For this exercise, please find the lines in the entries that include the word "counterclockwise" and copy them.

• • • • • • •

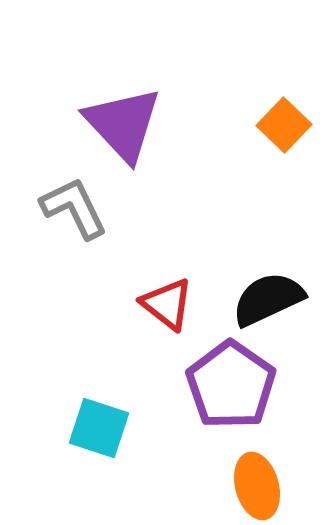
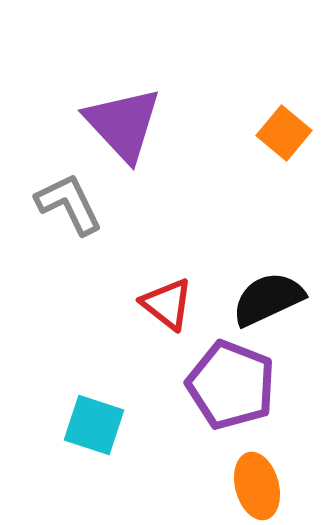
orange square: moved 8 px down; rotated 4 degrees counterclockwise
gray L-shape: moved 5 px left, 4 px up
purple pentagon: rotated 14 degrees counterclockwise
cyan square: moved 5 px left, 3 px up
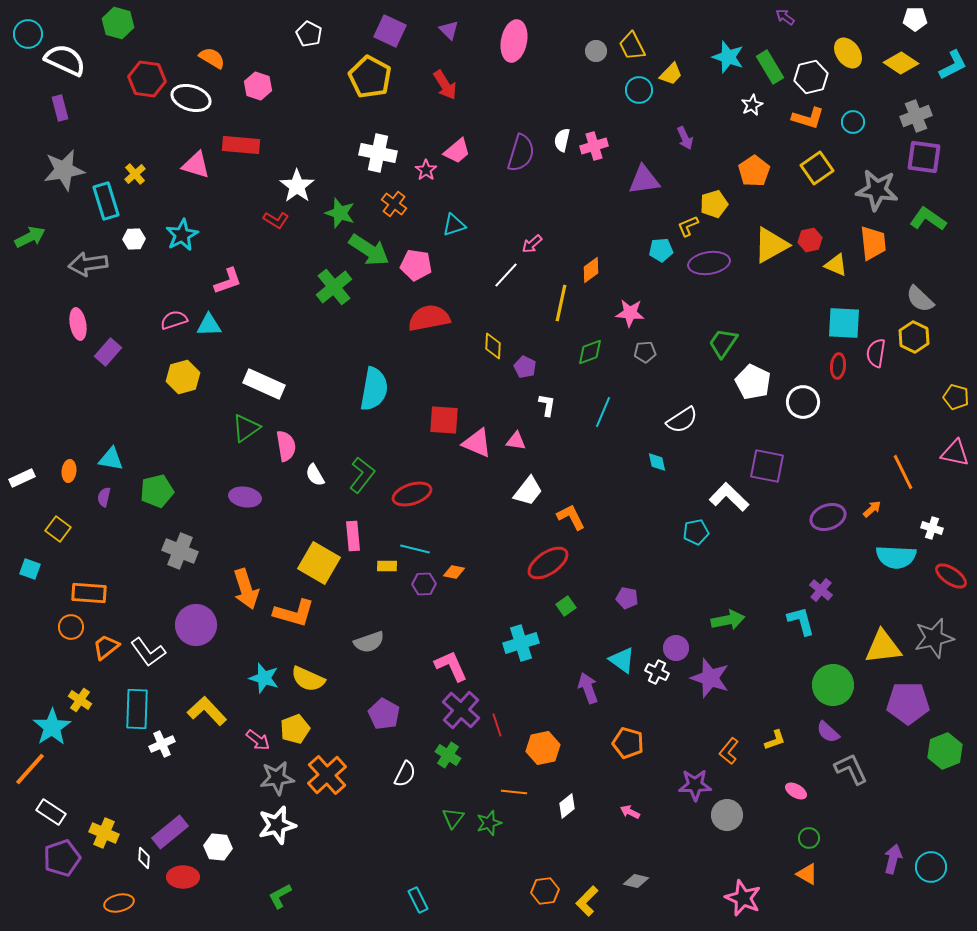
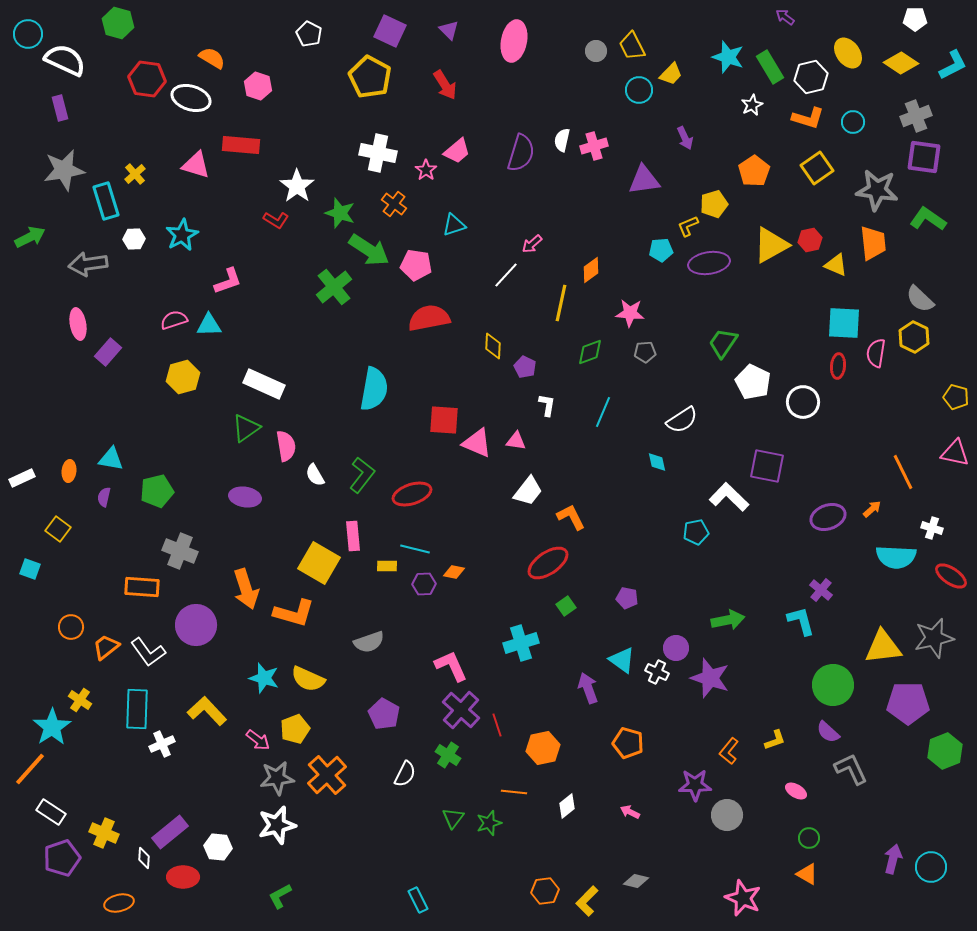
orange rectangle at (89, 593): moved 53 px right, 6 px up
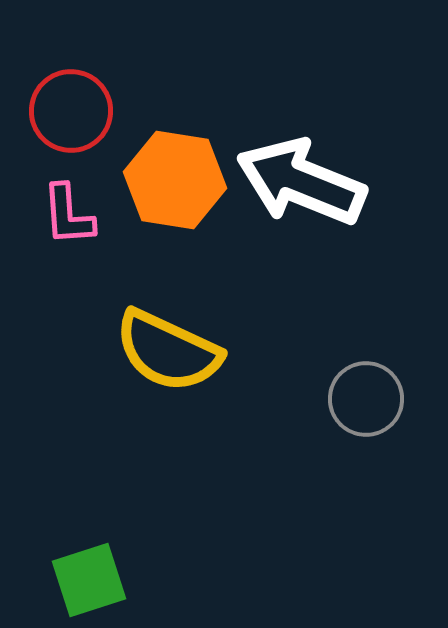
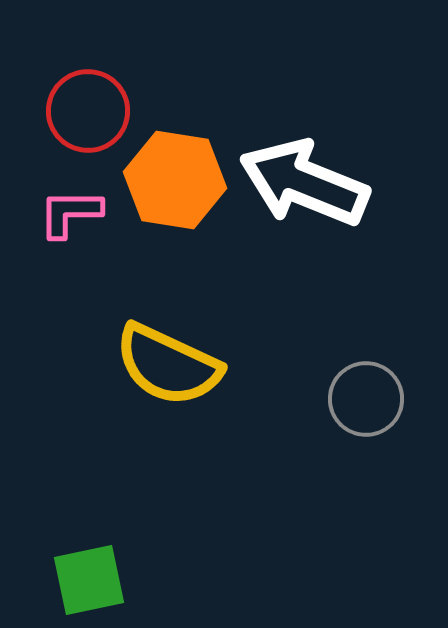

• • • • • • •

▶ [Written response]
orange square: moved 8 px down; rotated 4 degrees counterclockwise
purple pentagon: rotated 14 degrees counterclockwise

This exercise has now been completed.